[[ Records for the exercise, beginning ]]

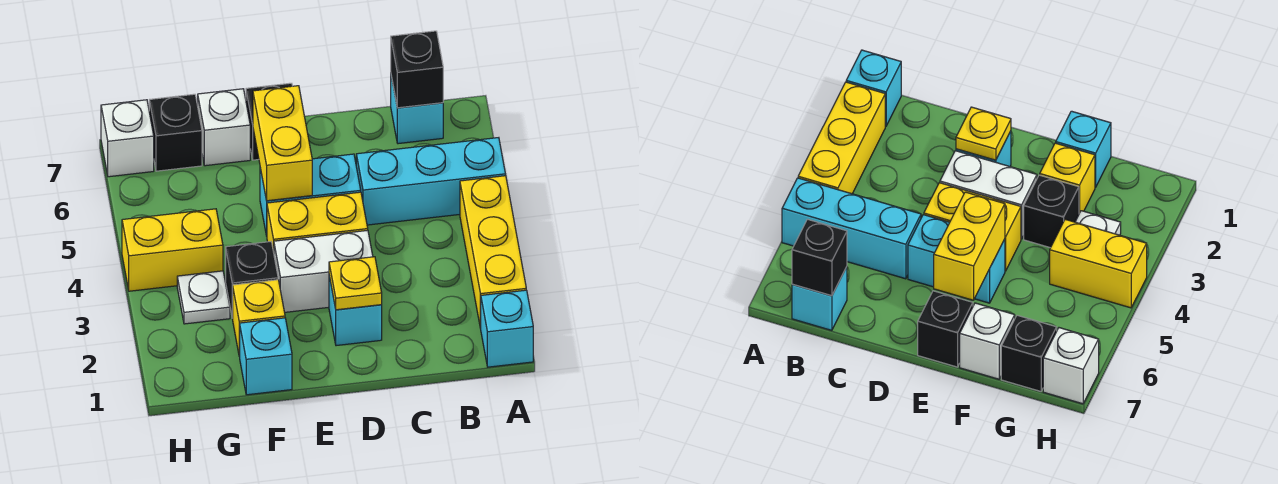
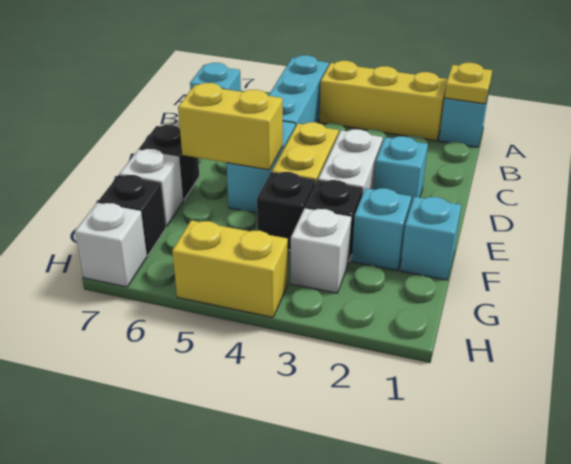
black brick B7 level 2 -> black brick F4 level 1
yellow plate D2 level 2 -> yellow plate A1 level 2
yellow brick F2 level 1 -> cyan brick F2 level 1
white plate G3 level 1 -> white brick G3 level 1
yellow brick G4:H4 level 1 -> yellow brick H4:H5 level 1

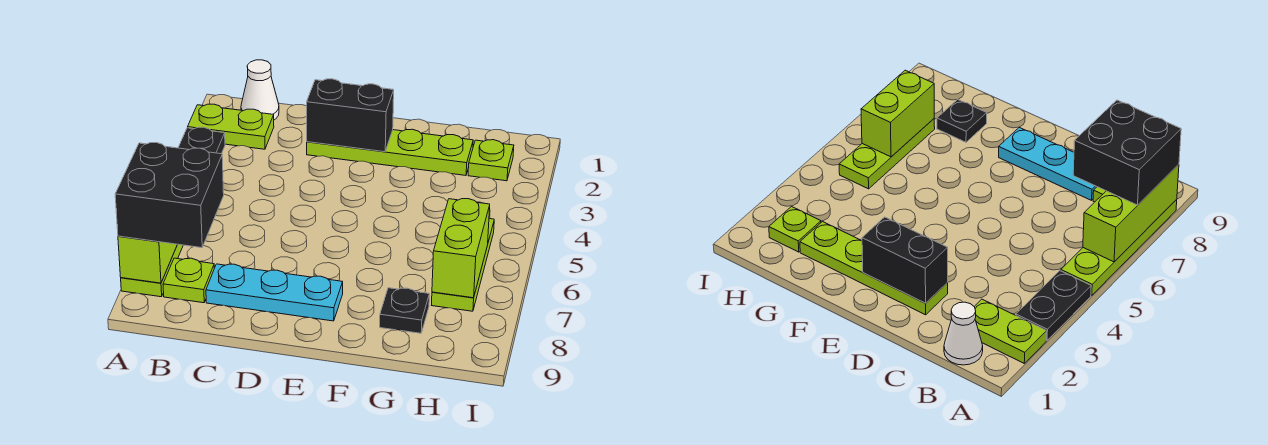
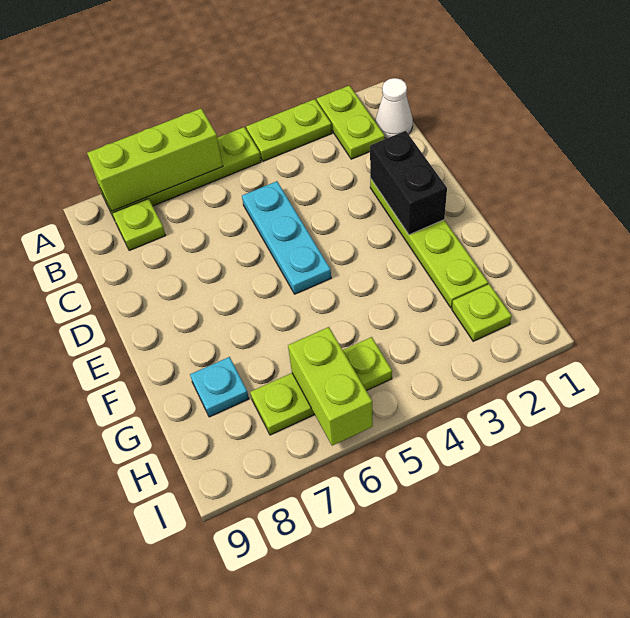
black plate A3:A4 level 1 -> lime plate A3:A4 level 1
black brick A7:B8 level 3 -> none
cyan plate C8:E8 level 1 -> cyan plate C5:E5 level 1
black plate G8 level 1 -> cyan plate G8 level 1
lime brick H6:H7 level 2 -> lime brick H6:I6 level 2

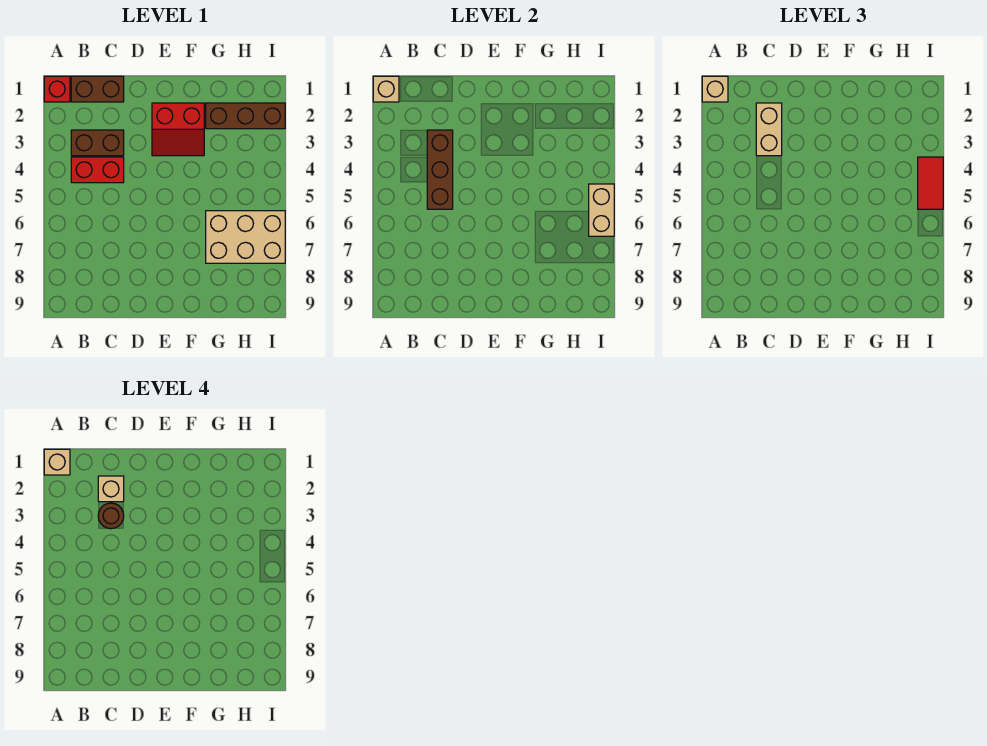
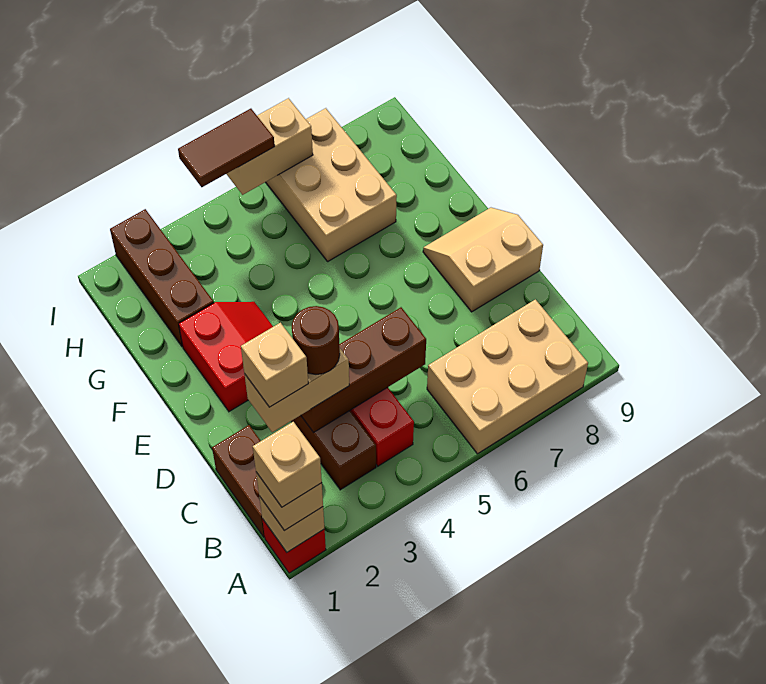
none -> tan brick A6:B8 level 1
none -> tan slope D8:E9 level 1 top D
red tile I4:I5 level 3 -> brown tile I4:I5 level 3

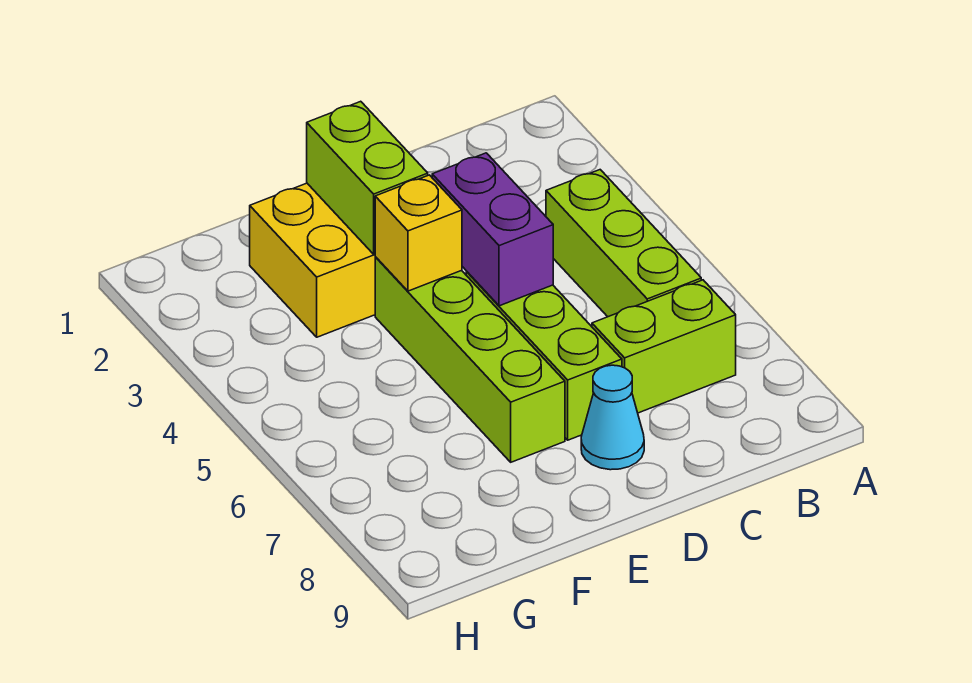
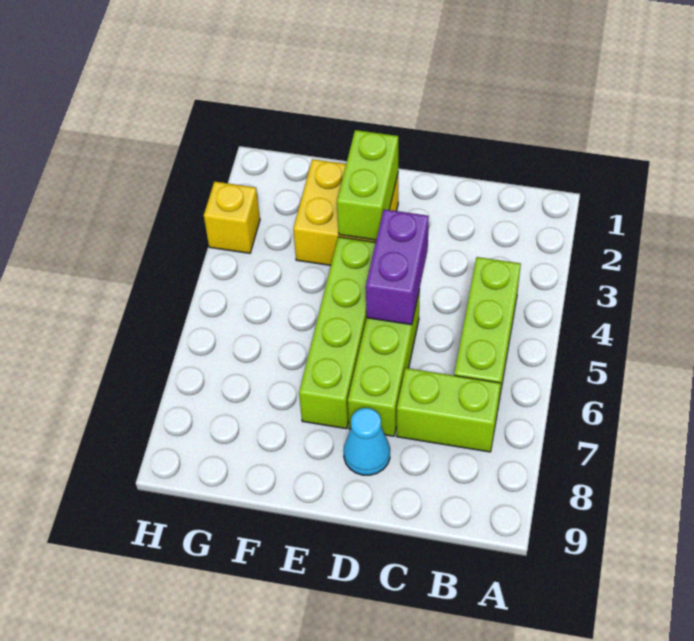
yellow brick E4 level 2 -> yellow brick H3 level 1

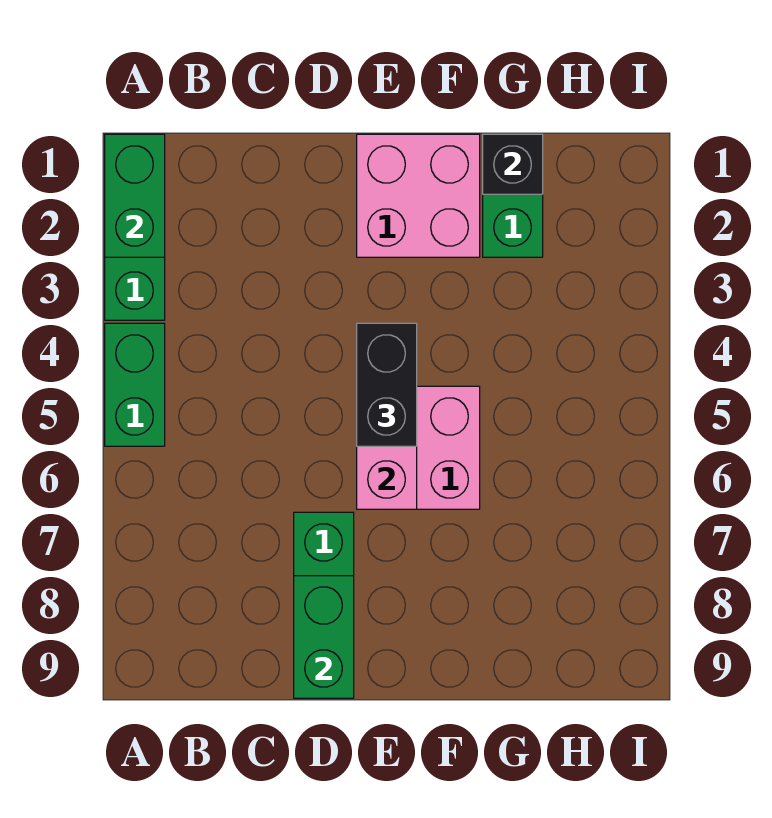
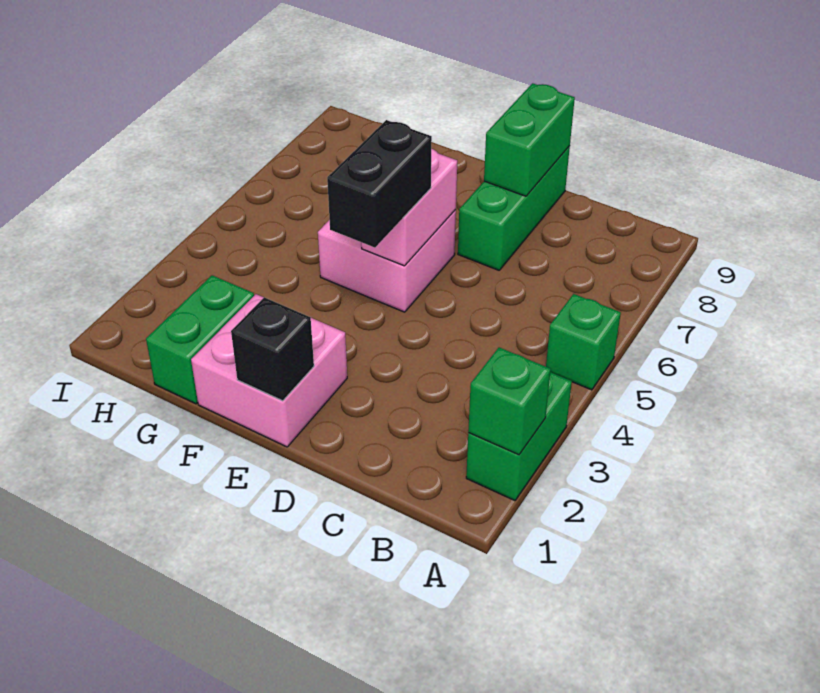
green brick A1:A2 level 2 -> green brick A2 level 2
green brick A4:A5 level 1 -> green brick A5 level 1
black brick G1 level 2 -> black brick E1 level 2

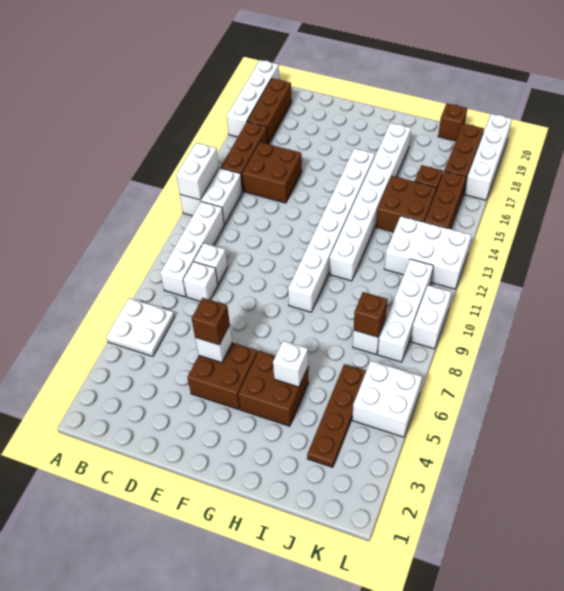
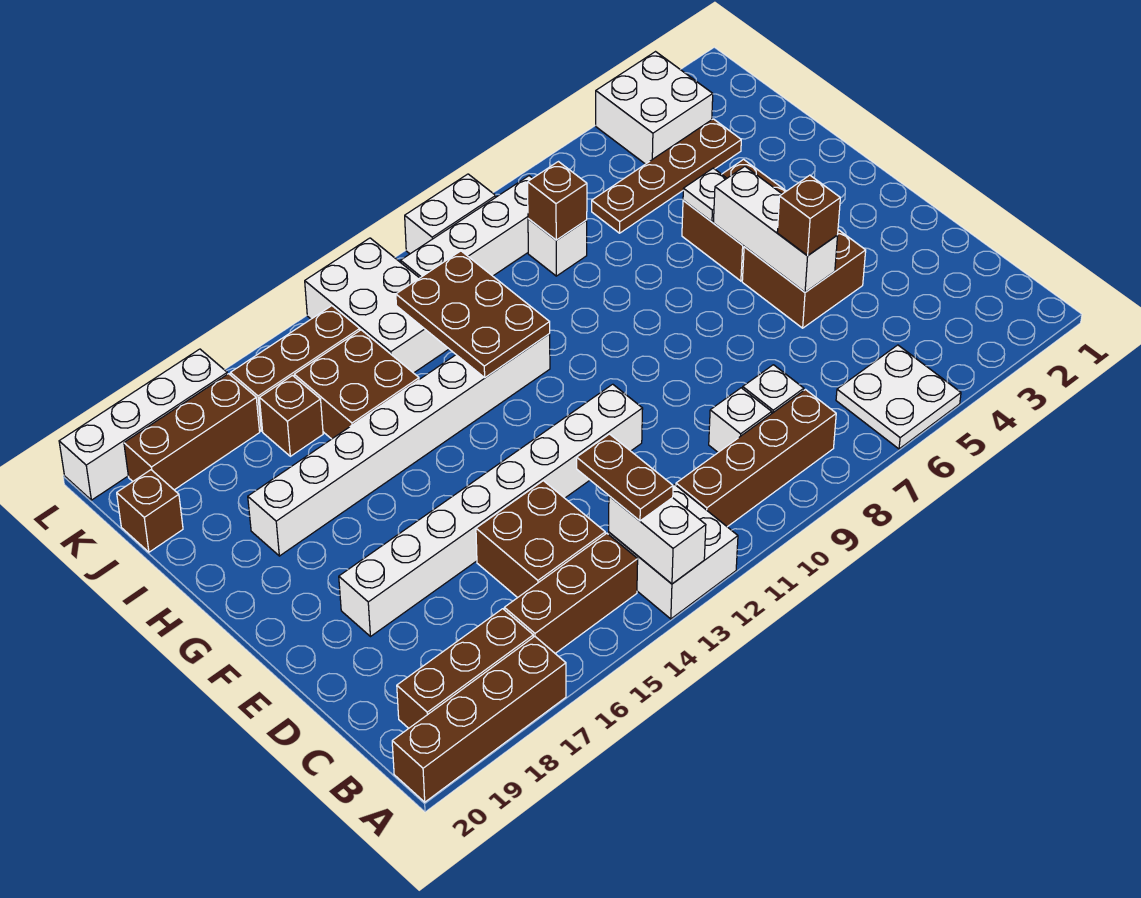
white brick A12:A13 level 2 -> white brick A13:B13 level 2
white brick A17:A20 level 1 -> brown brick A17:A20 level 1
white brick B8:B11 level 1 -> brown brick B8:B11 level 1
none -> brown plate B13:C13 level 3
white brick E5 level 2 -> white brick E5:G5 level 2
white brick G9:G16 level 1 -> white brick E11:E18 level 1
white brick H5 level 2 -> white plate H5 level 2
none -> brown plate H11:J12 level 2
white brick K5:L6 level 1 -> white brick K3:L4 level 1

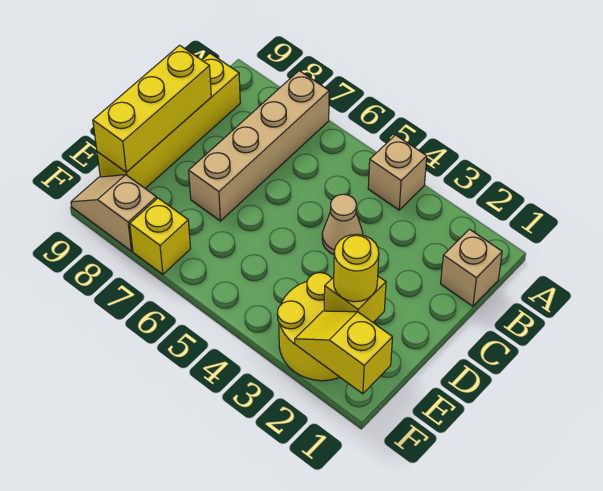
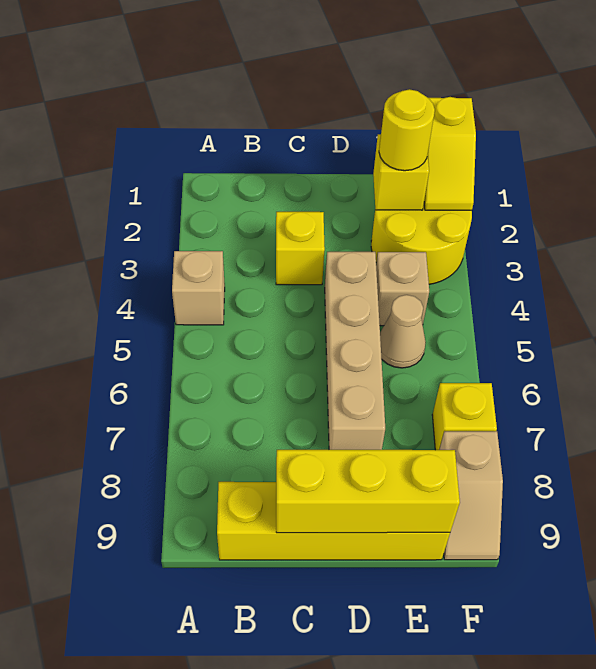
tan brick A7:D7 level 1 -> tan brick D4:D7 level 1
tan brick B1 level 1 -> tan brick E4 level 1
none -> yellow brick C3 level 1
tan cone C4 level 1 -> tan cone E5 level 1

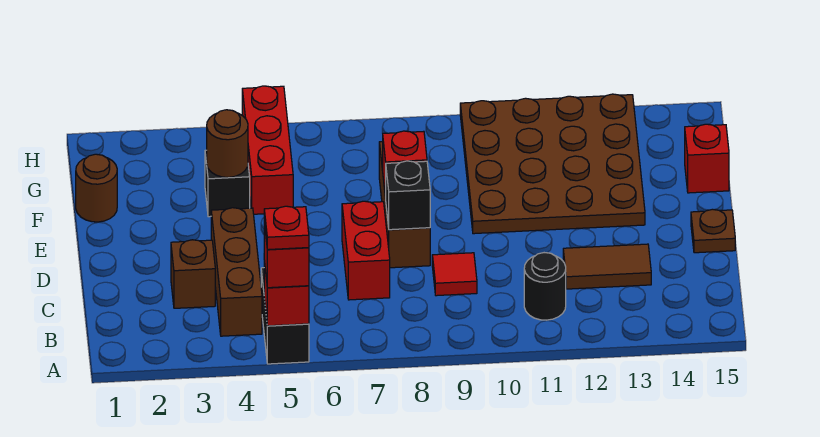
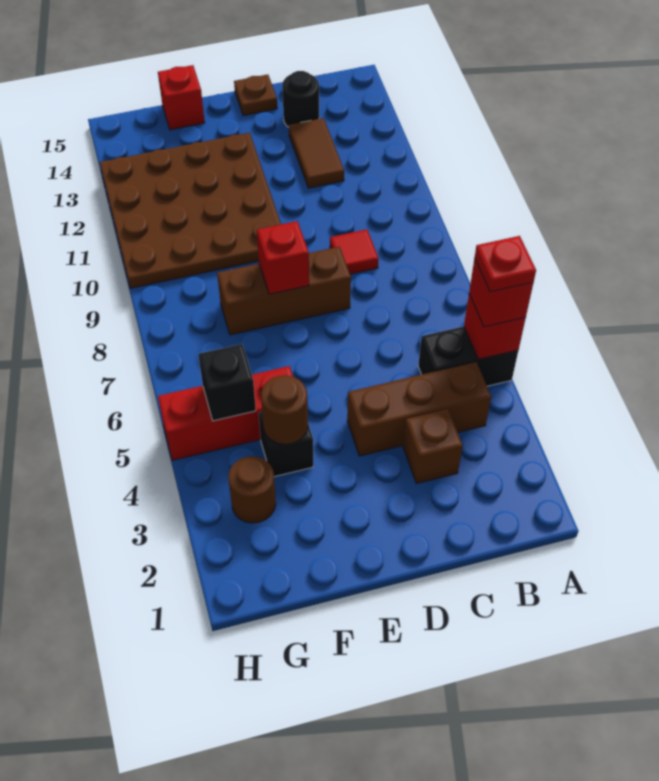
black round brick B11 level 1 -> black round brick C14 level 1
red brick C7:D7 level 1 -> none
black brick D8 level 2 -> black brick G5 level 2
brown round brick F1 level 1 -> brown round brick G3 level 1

[[ Records for the exercise, end ]]

**Work request**
Find the lines in the entries above where "yellow" occurs, and copy each of them.

**Result for this exercise**
yellow plate D2 level 2 -> yellow plate A1 level 2
yellow brick F2 level 1 -> cyan brick F2 level 1
yellow brick G4:H4 level 1 -> yellow brick H4:H5 level 1
yellow brick E4 level 2 -> yellow brick H3 level 1
none -> yellow brick C3 level 1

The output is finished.